• _Your goal_:
All of the data below must be reproduced word for word, but without its images.

• _Record set_:
= Beginning of Section =
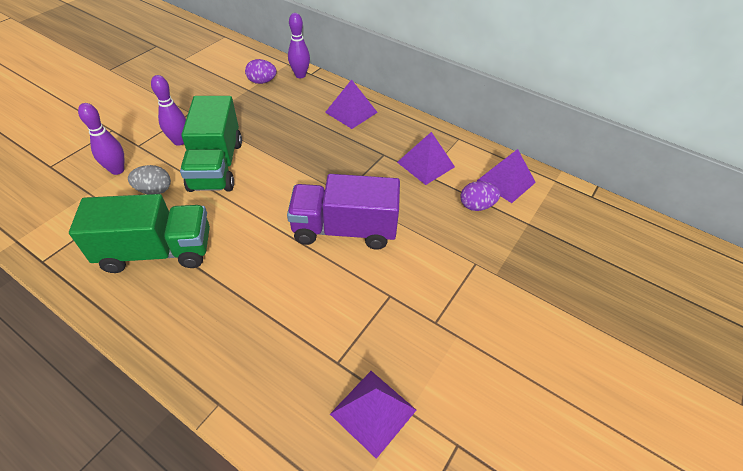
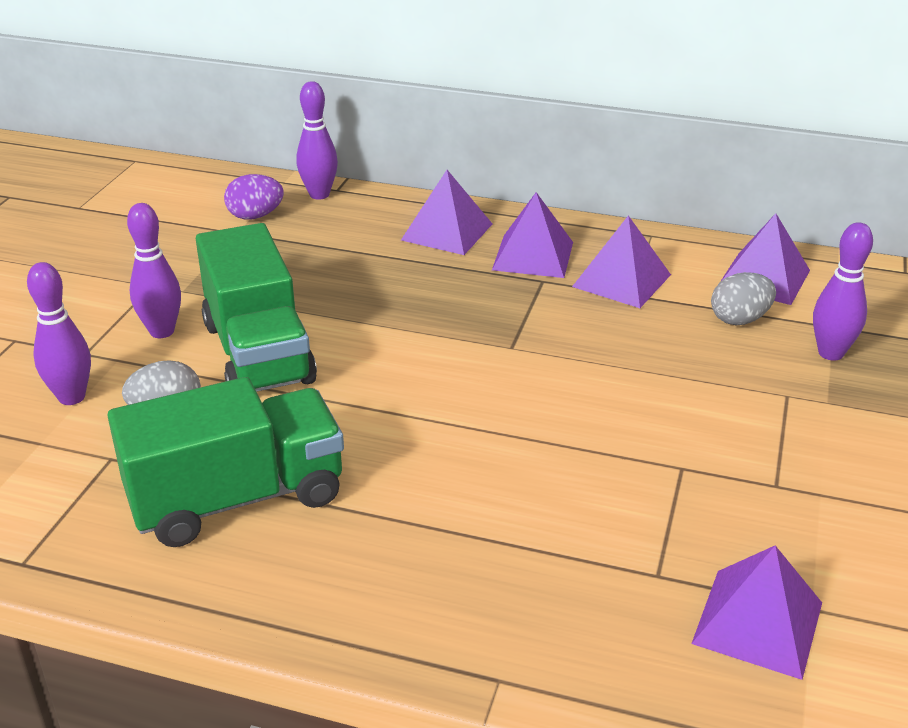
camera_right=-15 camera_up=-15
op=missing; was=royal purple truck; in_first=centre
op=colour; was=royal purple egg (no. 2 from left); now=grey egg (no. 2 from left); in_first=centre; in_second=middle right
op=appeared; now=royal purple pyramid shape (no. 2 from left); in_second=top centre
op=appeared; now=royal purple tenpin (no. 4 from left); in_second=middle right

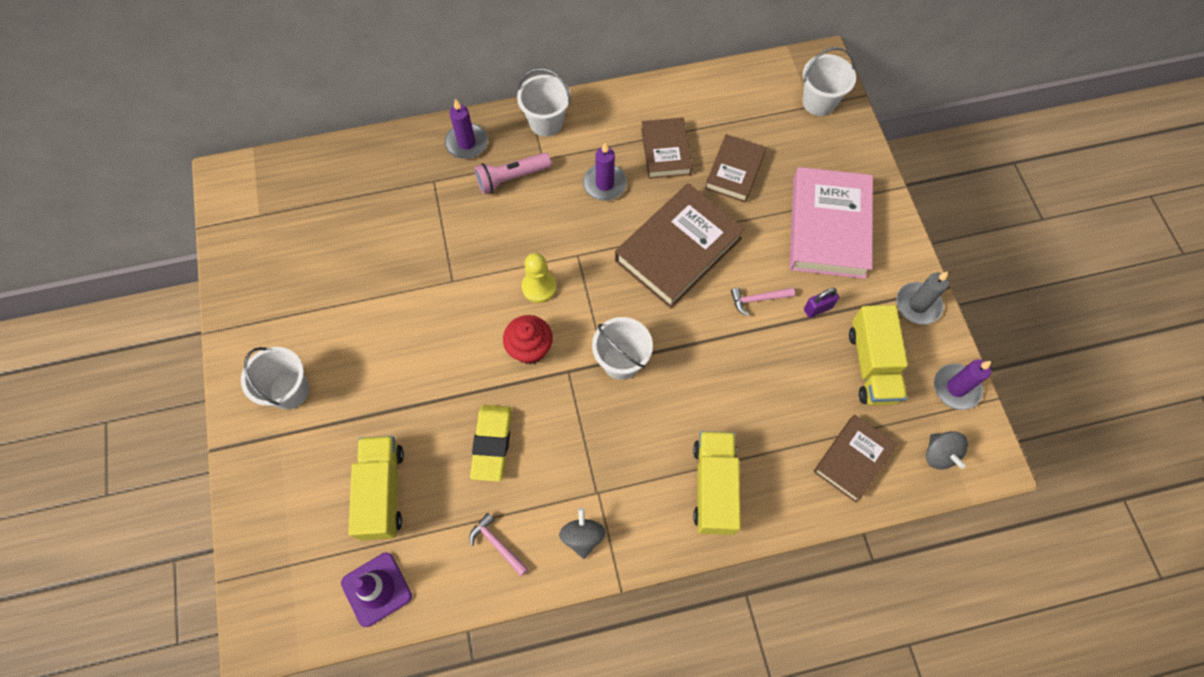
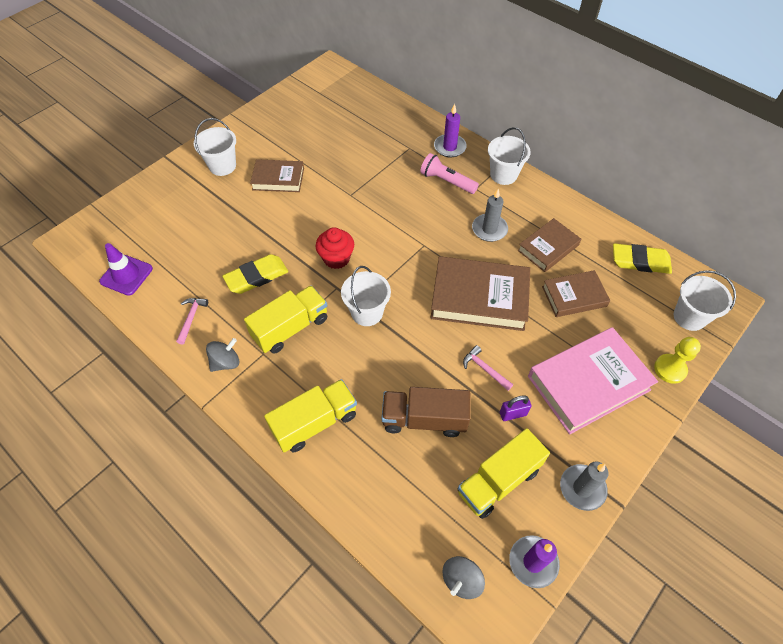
camera_right=55 camera_up=-10
op=colour; was=royal purple candle (no. 2 from left); now=grey candle (no. 1 from left); in_first=top centre; in_second=centre
op=relocated; was=golden chess pawn; in_first=centre; in_second=middle right
op=spun; was=royal purple small lock; in_first=middle right; in_second=centre; clockwise=-45
op=relocated; was=brown hardback (no. 4 from left in the first image); now=brown hardback (no. 1 from left); in_first=bottom right; in_second=top centre
op=relocated; was=golden truck (no. 1 from left); in_first=bottom left; in_second=centre
op=appeared; now=golden eraser (no. 2 from left); in_second=middle right
op=appeared; now=brown truck; in_second=centre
= End of Section =
• _Solution_:
camera_right=-15 camera_up=-15
op=missing; was=royal purple truck; in_first=centre
op=colour; was=royal purple egg (no. 2 from left); now=grey egg (no. 2 from left); in_first=centre; in_second=middle right
op=appeared; now=royal purple pyramid shape (no. 2 from left); in_second=top centre
op=appeared; now=royal purple tenpin (no. 4 from left); in_second=middle right

camera_right=55 camera_up=-10
op=colour; was=royal purple candle (no. 2 from left); now=grey candle (no. 1 from left); in_first=top centre; in_second=centre
op=relocated; was=golden chess pawn; in_first=centre; in_second=middle right
op=spun; was=royal purple small lock; in_first=middle right; in_second=centre; clockwise=-45
op=relocated; was=brown hardback (no. 4 from left in the first image); now=brown hardback (no. 1 from left); in_first=bottom right; in_second=top centre
op=relocated; was=golden truck (no. 1 from left); in_first=bottom left; in_second=centre
op=appeared; now=golden eraser (no. 2 from left); in_second=middle right
op=appeared; now=brown truck; in_second=centre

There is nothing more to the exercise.